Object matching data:
◆ ◆ ◆ ◆ ◆
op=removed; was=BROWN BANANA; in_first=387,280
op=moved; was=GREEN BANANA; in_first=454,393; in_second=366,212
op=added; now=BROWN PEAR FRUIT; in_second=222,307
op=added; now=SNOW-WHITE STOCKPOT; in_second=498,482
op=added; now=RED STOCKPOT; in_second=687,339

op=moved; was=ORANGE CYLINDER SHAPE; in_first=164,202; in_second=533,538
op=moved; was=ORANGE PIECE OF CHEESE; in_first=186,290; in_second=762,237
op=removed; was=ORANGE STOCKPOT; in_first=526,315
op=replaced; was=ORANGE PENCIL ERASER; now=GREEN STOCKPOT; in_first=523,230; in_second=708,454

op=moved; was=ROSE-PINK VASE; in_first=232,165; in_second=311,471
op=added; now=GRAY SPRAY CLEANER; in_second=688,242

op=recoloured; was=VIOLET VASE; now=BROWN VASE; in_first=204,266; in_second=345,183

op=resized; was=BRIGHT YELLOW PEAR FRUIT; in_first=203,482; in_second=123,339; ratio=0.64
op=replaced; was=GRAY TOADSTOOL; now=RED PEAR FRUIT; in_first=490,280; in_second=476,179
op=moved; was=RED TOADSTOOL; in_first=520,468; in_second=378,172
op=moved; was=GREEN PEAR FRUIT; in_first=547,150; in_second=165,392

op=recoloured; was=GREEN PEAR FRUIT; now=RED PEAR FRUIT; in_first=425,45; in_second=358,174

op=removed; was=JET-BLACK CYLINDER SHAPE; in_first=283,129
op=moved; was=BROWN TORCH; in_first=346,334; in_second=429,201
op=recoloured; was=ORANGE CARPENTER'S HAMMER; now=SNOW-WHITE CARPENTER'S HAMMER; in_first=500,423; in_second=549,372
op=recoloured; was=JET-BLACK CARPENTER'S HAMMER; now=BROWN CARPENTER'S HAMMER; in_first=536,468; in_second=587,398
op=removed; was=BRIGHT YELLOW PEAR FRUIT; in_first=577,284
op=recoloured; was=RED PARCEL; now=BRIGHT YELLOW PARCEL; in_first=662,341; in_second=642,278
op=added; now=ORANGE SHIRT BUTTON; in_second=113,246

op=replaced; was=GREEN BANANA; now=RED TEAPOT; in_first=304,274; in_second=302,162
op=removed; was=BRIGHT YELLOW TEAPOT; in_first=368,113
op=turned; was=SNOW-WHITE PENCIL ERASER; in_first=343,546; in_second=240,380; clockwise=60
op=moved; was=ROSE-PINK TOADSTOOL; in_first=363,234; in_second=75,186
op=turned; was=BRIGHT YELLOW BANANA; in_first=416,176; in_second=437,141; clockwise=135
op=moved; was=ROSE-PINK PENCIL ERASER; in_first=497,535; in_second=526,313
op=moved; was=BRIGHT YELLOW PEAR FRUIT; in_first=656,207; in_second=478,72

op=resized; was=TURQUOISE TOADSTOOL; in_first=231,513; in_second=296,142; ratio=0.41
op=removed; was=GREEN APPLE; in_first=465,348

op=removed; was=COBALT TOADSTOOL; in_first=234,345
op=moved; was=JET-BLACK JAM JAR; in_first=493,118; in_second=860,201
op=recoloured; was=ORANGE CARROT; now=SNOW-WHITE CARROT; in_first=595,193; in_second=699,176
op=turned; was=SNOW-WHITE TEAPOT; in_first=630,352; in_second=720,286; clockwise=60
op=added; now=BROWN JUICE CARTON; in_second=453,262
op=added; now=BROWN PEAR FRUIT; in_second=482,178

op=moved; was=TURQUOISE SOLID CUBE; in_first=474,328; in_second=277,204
◆ ◆ ◆ ◆ ◆
Directions for this task: Each entry should be retyped exactly as given.

Reply to the task:
op=removed; was=BROWN BANANA; in_first=387,280
op=moved; was=GREEN BANANA; in_first=454,393; in_second=366,212
op=added; now=BROWN PEAR FRUIT; in_second=222,307
op=added; now=SNOW-WHITE STOCKPOT; in_second=498,482
op=added; now=RED STOCKPOT; in_second=687,339

op=moved; was=ORANGE CYLINDER SHAPE; in_first=164,202; in_second=533,538
op=moved; was=ORANGE PIECE OF CHEESE; in_first=186,290; in_second=762,237
op=removed; was=ORANGE STOCKPOT; in_first=526,315
op=replaced; was=ORANGE PENCIL ERASER; now=GREEN STOCKPOT; in_first=523,230; in_second=708,454

op=moved; was=ROSE-PINK VASE; in_first=232,165; in_second=311,471
op=added; now=GRAY SPRAY CLEANER; in_second=688,242

op=recoloured; was=VIOLET VASE; now=BROWN VASE; in_first=204,266; in_second=345,183

op=resized; was=BRIGHT YELLOW PEAR FRUIT; in_first=203,482; in_second=123,339; ratio=0.64
op=replaced; was=GRAY TOADSTOOL; now=RED PEAR FRUIT; in_first=490,280; in_second=476,179
op=moved; was=RED TOADSTOOL; in_first=520,468; in_second=378,172
op=moved; was=GREEN PEAR FRUIT; in_first=547,150; in_second=165,392

op=recoloured; was=GREEN PEAR FRUIT; now=RED PEAR FRUIT; in_first=425,45; in_second=358,174

op=removed; was=JET-BLACK CYLINDER SHAPE; in_first=283,129
op=moved; was=BROWN TORCH; in_first=346,334; in_second=429,201
op=recoloured; was=ORANGE CARPENTER'S HAMMER; now=SNOW-WHITE CARPENTER'S HAMMER; in_first=500,423; in_second=549,372
op=recoloured; was=JET-BLACK CARPENTER'S HAMMER; now=BROWN CARPENTER'S HAMMER; in_first=536,468; in_second=587,398
op=removed; was=BRIGHT YELLOW PEAR FRUIT; in_first=577,284
op=recoloured; was=RED PARCEL; now=BRIGHT YELLOW PARCEL; in_first=662,341; in_second=642,278
op=added; now=ORANGE SHIRT BUTTON; in_second=113,246

op=replaced; was=GREEN BANANA; now=RED TEAPOT; in_first=304,274; in_second=302,162
op=removed; was=BRIGHT YELLOW TEAPOT; in_first=368,113
op=turned; was=SNOW-WHITE PENCIL ERASER; in_first=343,546; in_second=240,380; clockwise=60
op=moved; was=ROSE-PINK TOADSTOOL; in_first=363,234; in_second=75,186
op=turned; was=BRIGHT YELLOW BANANA; in_first=416,176; in_second=437,141; clockwise=135
op=moved; was=ROSE-PINK PENCIL ERASER; in_first=497,535; in_second=526,313
op=moved; was=BRIGHT YELLOW PEAR FRUIT; in_first=656,207; in_second=478,72

op=resized; was=TURQUOISE TOADSTOOL; in_first=231,513; in_second=296,142; ratio=0.41
op=removed; was=GREEN APPLE; in_first=465,348

op=removed; was=COBALT TOADSTOOL; in_first=234,345
op=moved; was=JET-BLACK JAM JAR; in_first=493,118; in_second=860,201
op=recoloured; was=ORANGE CARROT; now=SNOW-WHITE CARROT; in_first=595,193; in_second=699,176
op=turned; was=SNOW-WHITE TEAPOT; in_first=630,352; in_second=720,286; clockwise=60
op=added; now=BROWN JUICE CARTON; in_second=453,262
op=added; now=BROWN PEAR FRUIT; in_second=482,178

op=moved; was=TURQUOISE SOLID CUBE; in_first=474,328; in_second=277,204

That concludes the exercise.